:: Problem to solve ::
Give back exactly the lines of the data below, starting with the line that has "green pear: 3 -> 2" and going on through the line that has "white carrot: 3 -> 2".

:: Information ::
----------

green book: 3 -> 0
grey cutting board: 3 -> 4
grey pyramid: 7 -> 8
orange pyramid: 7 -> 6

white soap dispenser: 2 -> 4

----------

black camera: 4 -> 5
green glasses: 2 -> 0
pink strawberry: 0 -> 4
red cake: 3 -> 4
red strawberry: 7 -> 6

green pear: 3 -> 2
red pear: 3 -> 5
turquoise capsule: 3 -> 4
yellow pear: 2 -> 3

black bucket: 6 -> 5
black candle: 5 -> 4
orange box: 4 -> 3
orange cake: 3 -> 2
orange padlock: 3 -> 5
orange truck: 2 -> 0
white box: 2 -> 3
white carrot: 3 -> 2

----------

:: Task answer ::
green pear: 3 -> 2
red pear: 3 -> 5
turquoise capsule: 3 -> 4
yellow pear: 2 -> 3

black bucket: 6 -> 5
black candle: 5 -> 4
orange box: 4 -> 3
orange cake: 3 -> 2
orange padlock: 3 -> 5
orange truck: 2 -> 0
white box: 2 -> 3
white carrot: 3 -> 2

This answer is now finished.